Segment Start: Input records

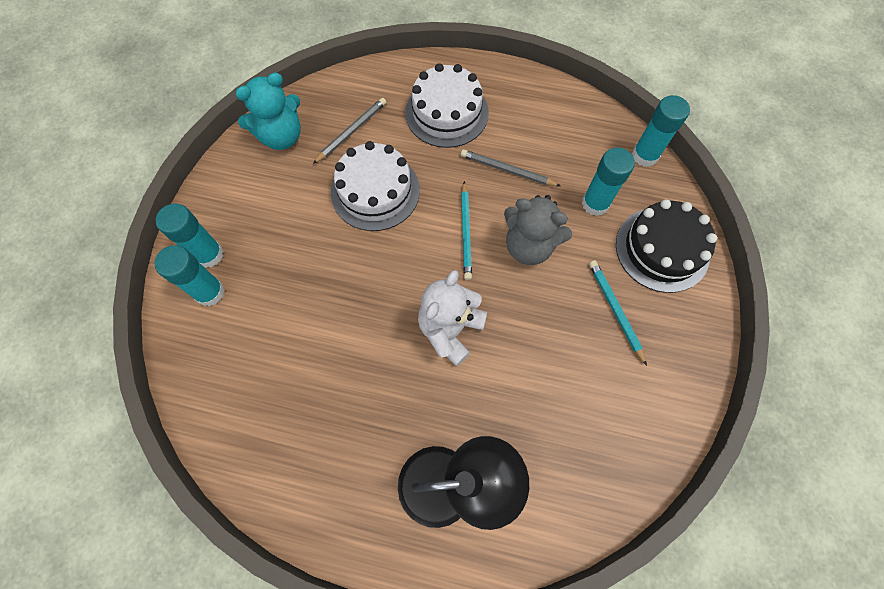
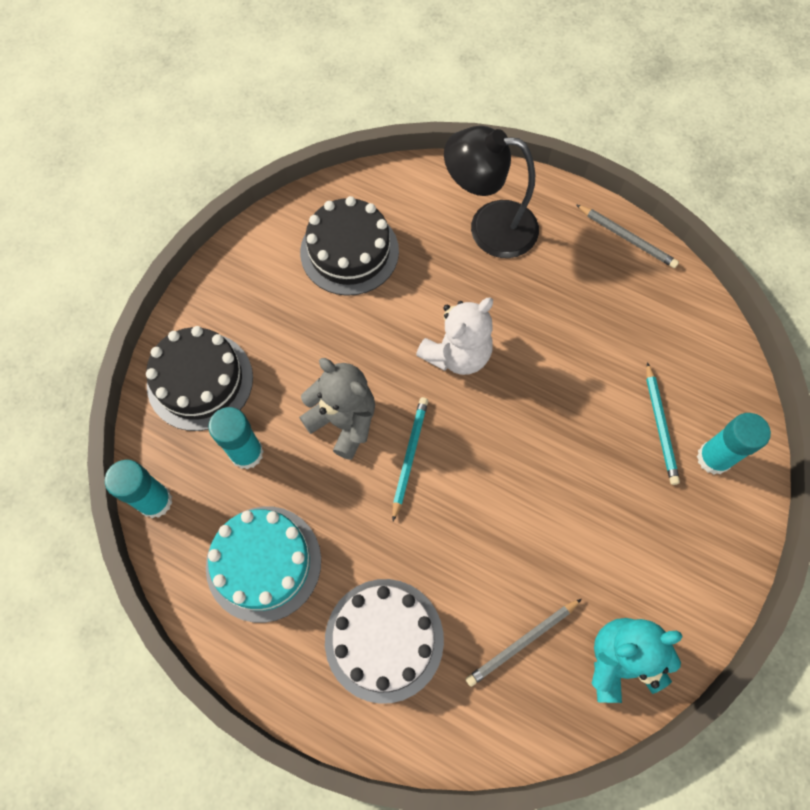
camera: 165 degrees left, 0 degrees up
(209, 254) = (716, 505): turquoise glue stick -> none
(375, 191) = (506, 539): white cake -> none
(507, 170) = (333, 526): grey pencil -> grey pencil (626, 238)
(547, 136) = (263, 563): none -> turquoise cake
(588, 412) = (349, 251): none -> black cake
(615, 310) = (281, 331): turquoise pencil -> turquoise pencil (660, 425)

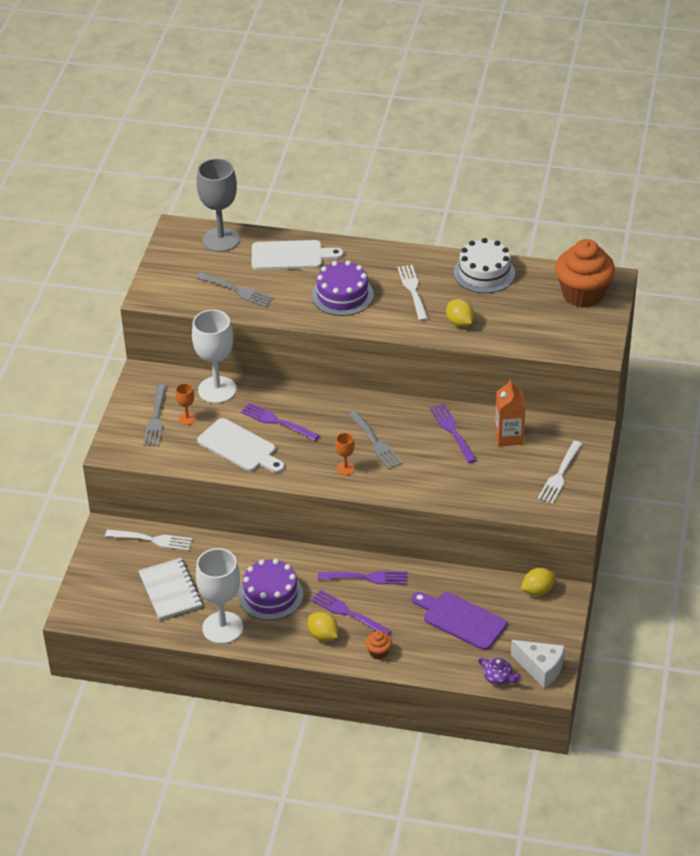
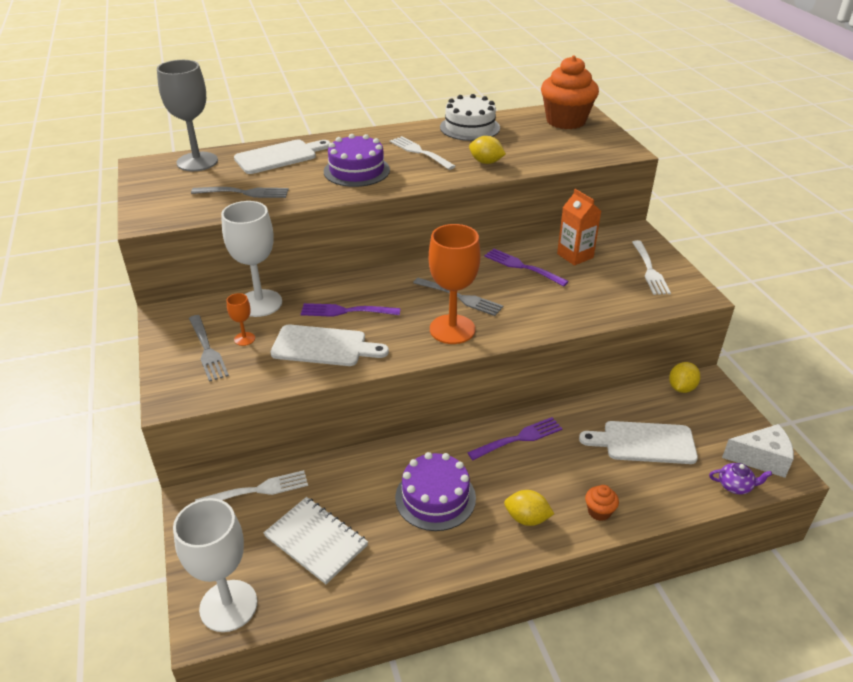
camera: 30 degrees left, 5 degrees down
(222, 628) = (409, 560): white goblet -> white goblet (228, 606)
(345, 468) = (452, 329): orange goblet -> orange goblet, size x2.23
(348, 613) = (532, 482): purple fork -> none
(461, 619) = (644, 442): purple cutting board -> white cutting board

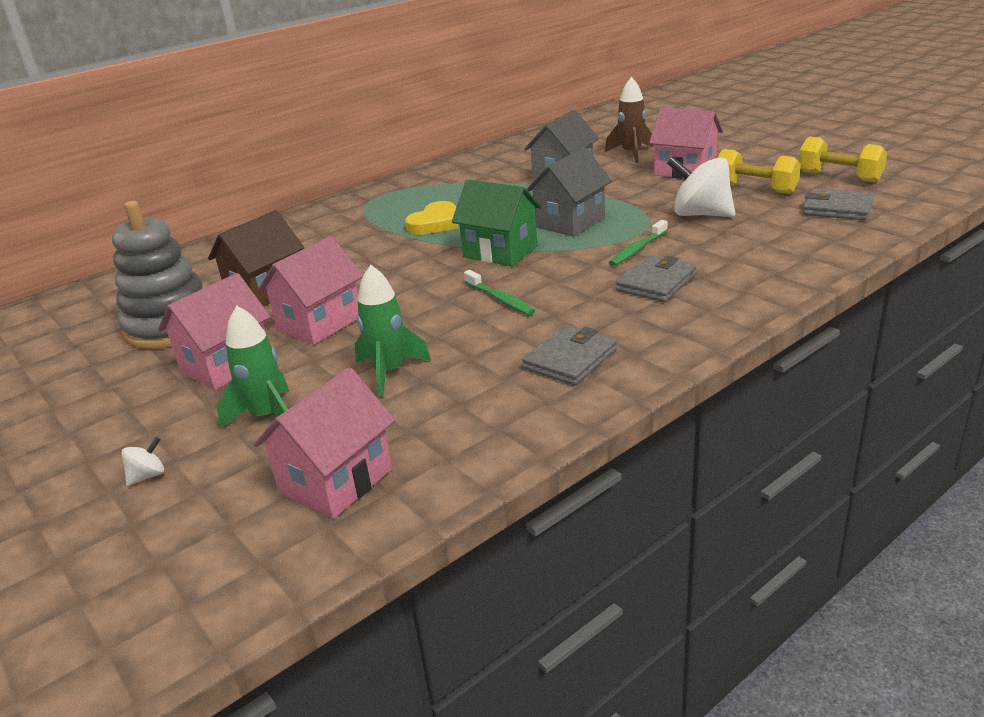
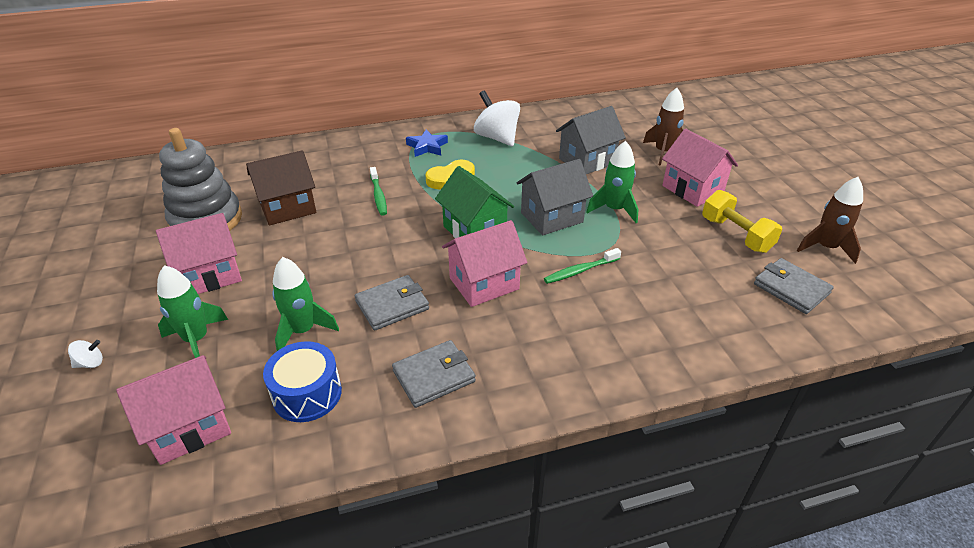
camera: 20 degrees right, 10 degrees up
(319, 323) = (296, 257): pink house -> pink house (484, 283)
(380, 207) = (427, 147): none -> blue star
(447, 413) = (307, 394): none -> blue drum
(500, 299) = (435, 285): green toothbrush -> green toothbrush (378, 196)
(626, 202) = (614, 209): none -> green rocket
(656, 283) = (565, 317): grey wallet -> grey wallet (392, 305)
(700, 214) = (664, 249): white spinning top -> white spinning top (497, 138)
(839, 177) = (826, 248): yellow dumbbell -> brown rocket

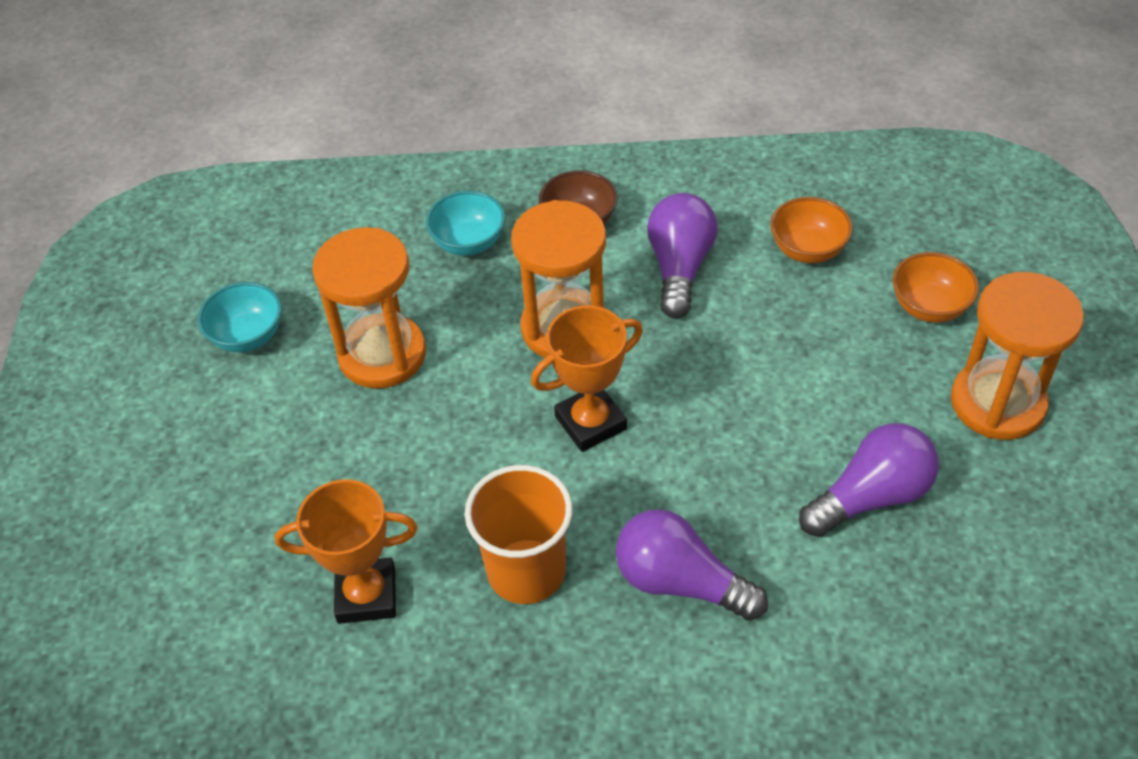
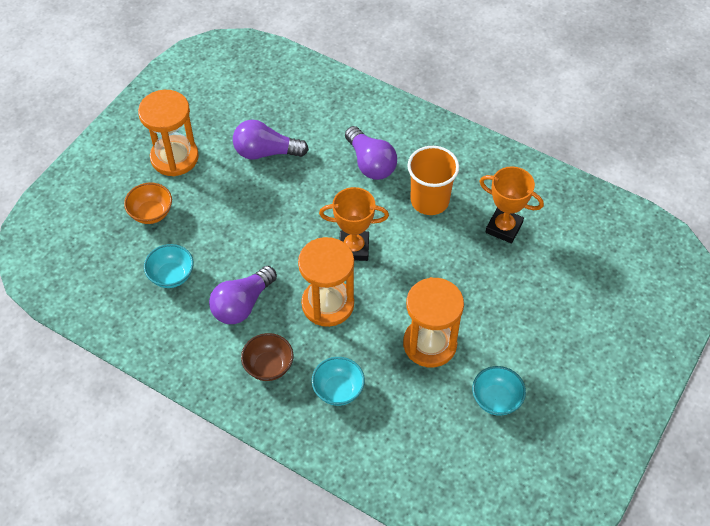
camera: 150 degrees left, 5 degrees up
(807, 250) = (171, 276): orange bowl -> turquoise bowl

Segment End: Input records

Aim of the exercise :: An exact retyping of each record, with no pictures, is the answer required.

Your solution ::
camera: 165 degrees left, 0 degrees up
(209, 254) = (716, 505): turquoise glue stick -> none
(375, 191) = (506, 539): white cake -> none
(507, 170) = (333, 526): grey pencil -> grey pencil (626, 238)
(547, 136) = (263, 563): none -> turquoise cake
(588, 412) = (349, 251): none -> black cake
(615, 310) = (281, 331): turquoise pencil -> turquoise pencil (660, 425)

camera: 30 degrees left, 5 degrees down
(222, 628) = (409, 560): white goblet -> white goblet (228, 606)
(345, 468) = (452, 329): orange goblet -> orange goblet, size x2.23
(348, 613) = (532, 482): purple fork -> none
(461, 619) = (644, 442): purple cutting board -> white cutting board

camera: 20 degrees right, 10 degrees up
(319, 323) = (296, 257): pink house -> pink house (484, 283)
(380, 207) = (427, 147): none -> blue star
(447, 413) = (307, 394): none -> blue drum
(500, 299) = (435, 285): green toothbrush -> green toothbrush (378, 196)
(626, 202) = (614, 209): none -> green rocket
(656, 283) = (565, 317): grey wallet -> grey wallet (392, 305)
(700, 214) = (664, 249): white spinning top -> white spinning top (497, 138)
(839, 177) = (826, 248): yellow dumbbell -> brown rocket

camera: 150 degrees left, 5 degrees up
(807, 250) = (171, 276): orange bowl -> turquoise bowl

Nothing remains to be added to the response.